-- Task goal --
Take the lines of the data below from the very first through the line containing "(235, 255) = (230, 211): red" and output them exactly, pictures excluded.

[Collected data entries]
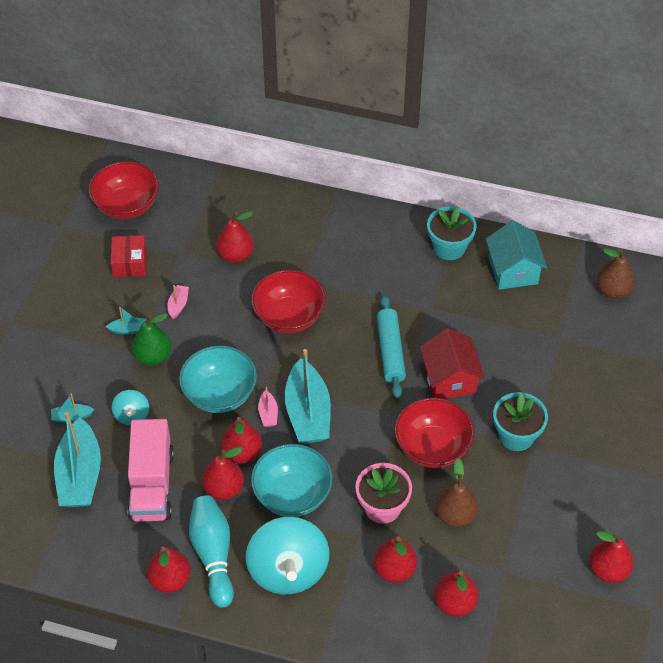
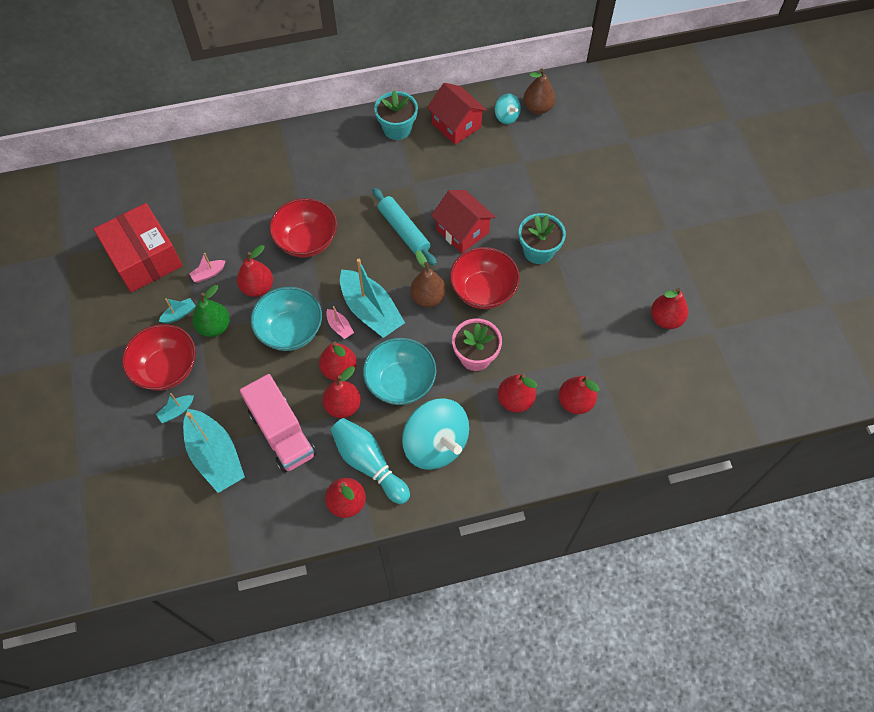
camera: 30 degrees left, 10 degrees up
(127, 206) = (110, 211): red bowl -> red bowl (167, 369)
(130, 263) = (144, 258): red box -> red box, size x1.85
(132, 415) = (228, 384): turquoise spinning top -> turquoise spinning top (506, 117)
(178, 305) = (208, 274): pink boat -> pink boat turned 105 degrees counterclockwise
(235, 255) = (230, 211): red pear -> red pear (257, 287)
(455, 515) = (533, 334): brown pear -> brown pear (428, 298)
(513, 271) = (456, 125): turquoise house -> red house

-- Output for this task --
camera: 30 degrees left, 10 degrees up
(127, 206) = (110, 211): red bowl -> red bowl (167, 369)
(130, 263) = (144, 258): red box -> red box, size x1.85
(132, 415) = (228, 384): turquoise spinning top -> turquoise spinning top (506, 117)
(178, 305) = (208, 274): pink boat -> pink boat turned 105 degrees counterclockwise
(235, 255) = (230, 211): red pear -> red pear (257, 287)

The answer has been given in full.